Restate the data exactly as given and keep the pictures out.

━━━━━━━━━━━━━━━━━━━━

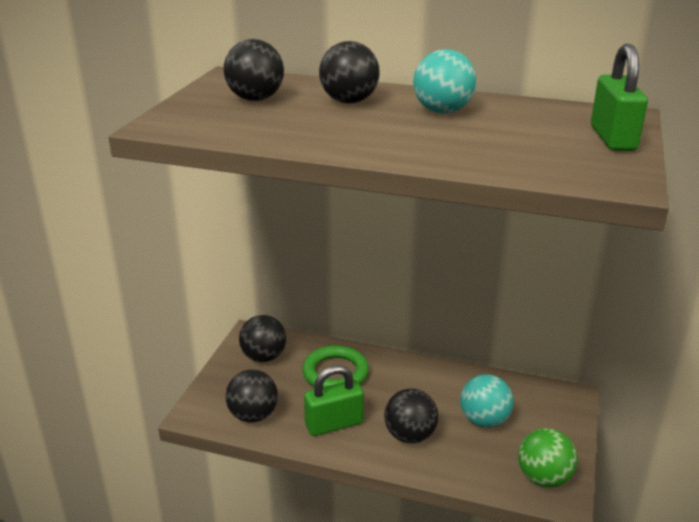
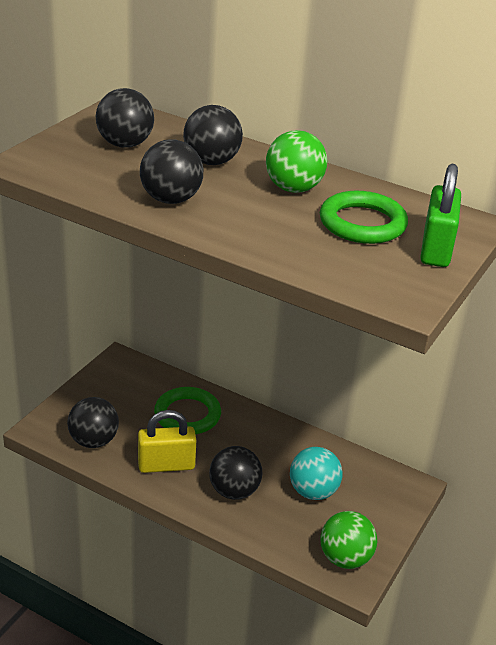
camera: 10 degrees right, 5 degrees up
black ball [239,315,286,362] -> black ball moved to [140,139,203,204]
green padlock [304,365,364,436] -> yellow padlock [138,410,196,473]
turquoise ball [413,49,476,113] -> green ball [266,130,327,193]
none -> green ring [320,191,408,244]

━━━━━━━━━━━━━━━━━━━━

RESULT OF THE EXERCISE:
camera: 10 degrees right, 5 degrees up
black ball [239,315,286,362] -> black ball moved to [140,139,203,204]
green padlock [304,365,364,436] -> yellow padlock [138,410,196,473]
turquoise ball [413,49,476,113] -> green ball [266,130,327,193]
none -> green ring [320,191,408,244]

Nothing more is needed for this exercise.